_Provided records_
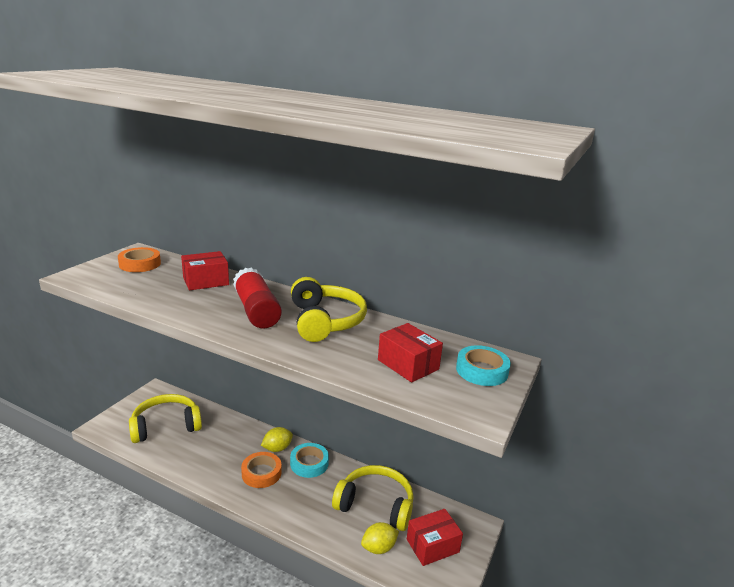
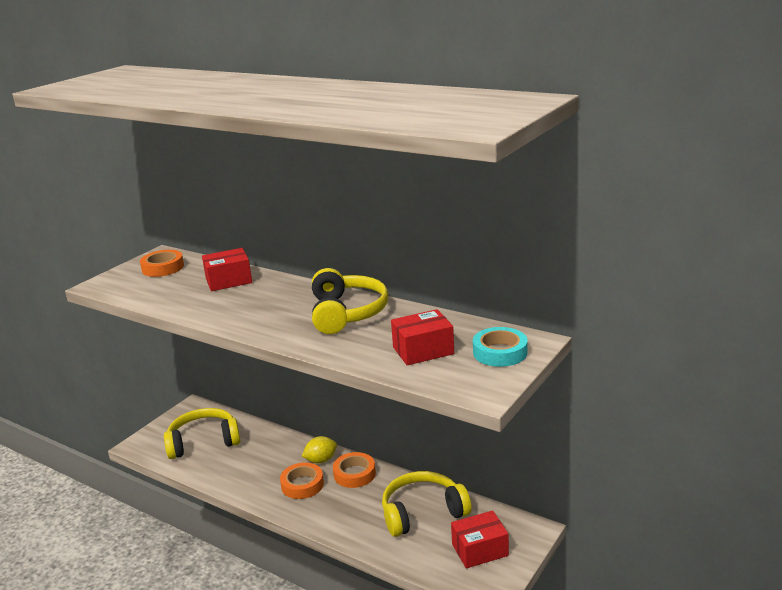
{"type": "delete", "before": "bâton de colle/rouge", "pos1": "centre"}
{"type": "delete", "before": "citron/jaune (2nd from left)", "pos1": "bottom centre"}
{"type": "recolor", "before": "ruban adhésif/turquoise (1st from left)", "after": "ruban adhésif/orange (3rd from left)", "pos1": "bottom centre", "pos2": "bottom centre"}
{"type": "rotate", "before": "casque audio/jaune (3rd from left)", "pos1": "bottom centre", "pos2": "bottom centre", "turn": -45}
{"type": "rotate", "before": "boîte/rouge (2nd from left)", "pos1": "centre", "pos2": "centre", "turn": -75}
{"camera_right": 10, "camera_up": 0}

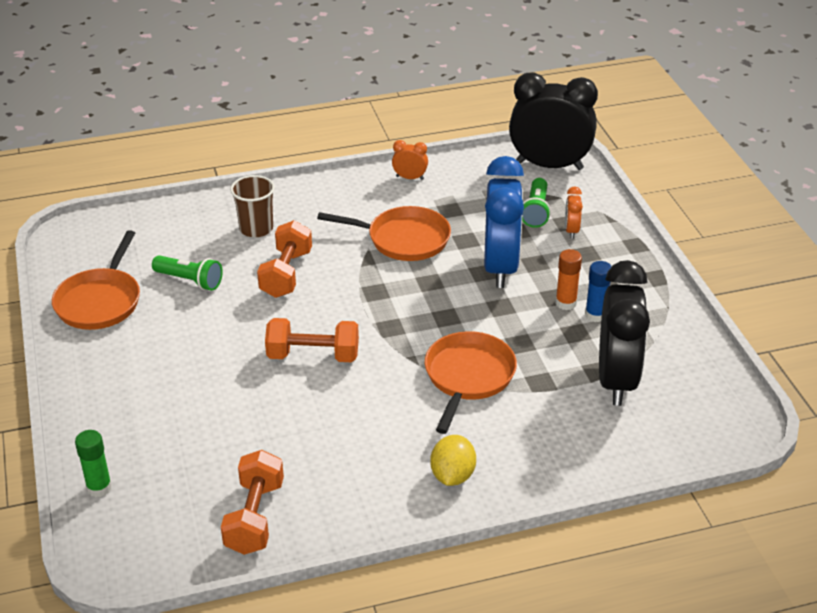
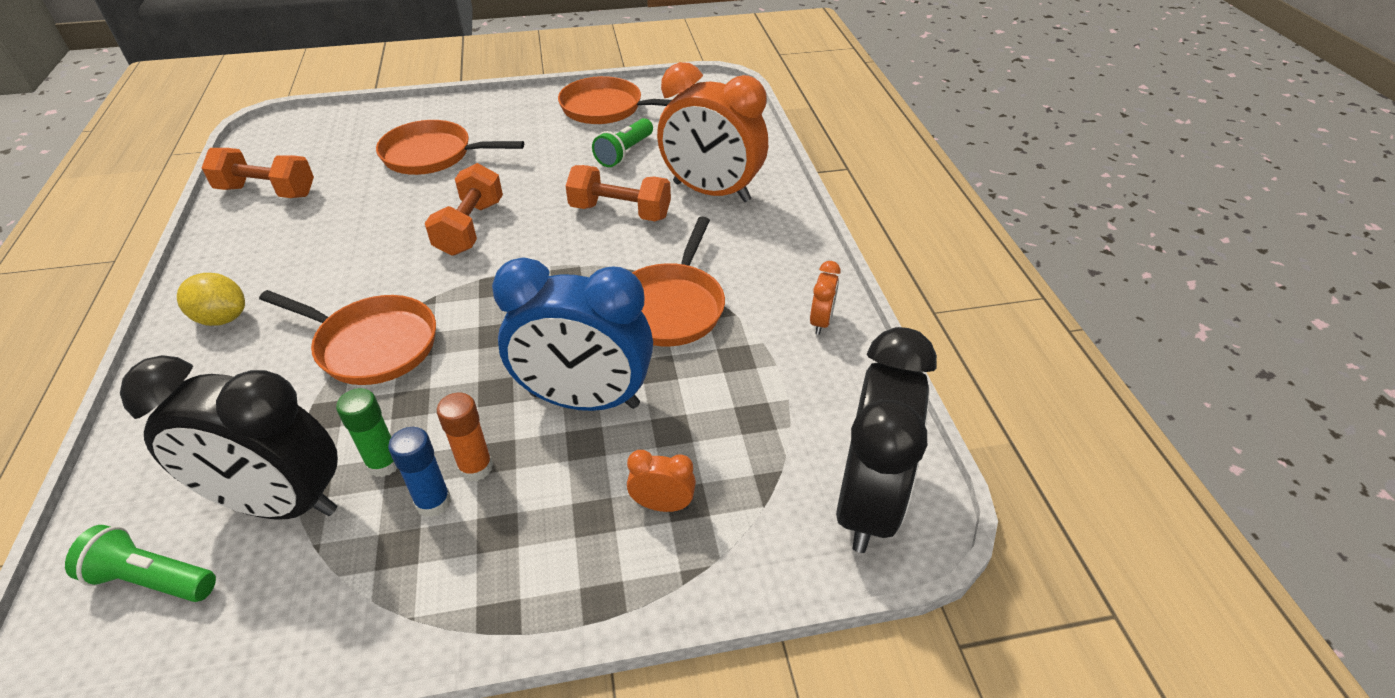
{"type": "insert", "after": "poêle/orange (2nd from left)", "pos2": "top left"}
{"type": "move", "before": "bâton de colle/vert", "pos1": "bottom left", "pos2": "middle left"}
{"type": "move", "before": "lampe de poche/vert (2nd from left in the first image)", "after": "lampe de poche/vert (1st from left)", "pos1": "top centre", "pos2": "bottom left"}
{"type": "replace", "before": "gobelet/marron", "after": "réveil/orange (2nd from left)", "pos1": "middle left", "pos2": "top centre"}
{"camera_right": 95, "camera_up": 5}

_Task brief_
Take every record and copy it word for word, dropping the pictures.

_Task output_
{"type": "delete", "before": "bâton de colle/rouge", "pos1": "centre"}
{"type": "delete", "before": "citron/jaune (2nd from left)", "pos1": "bottom centre"}
{"type": "recolor", "before": "ruban adhésif/turquoise (1st from left)", "after": "ruban adhésif/orange (3rd from left)", "pos1": "bottom centre", "pos2": "bottom centre"}
{"type": "rotate", "before": "casque audio/jaune (3rd from left)", "pos1": "bottom centre", "pos2": "bottom centre", "turn": -45}
{"type": "rotate", "before": "boîte/rouge (2nd from left)", "pos1": "centre", "pos2": "centre", "turn": -75}
{"camera_right": 10, "camera_up": 0}

{"type": "insert", "after": "poêle/orange (2nd from left)", "pos2": "top left"}
{"type": "move", "before": "bâton de colle/vert", "pos1": "bottom left", "pos2": "middle left"}
{"type": "move", "before": "lampe de poche/vert (2nd from left in the first image)", "after": "lampe de poche/vert (1st from left)", "pos1": "top centre", "pos2": "bottom left"}
{"type": "replace", "before": "gobelet/marron", "after": "réveil/orange (2nd from left)", "pos1": "middle left", "pos2": "top centre"}
{"camera_right": 95, "camera_up": 5}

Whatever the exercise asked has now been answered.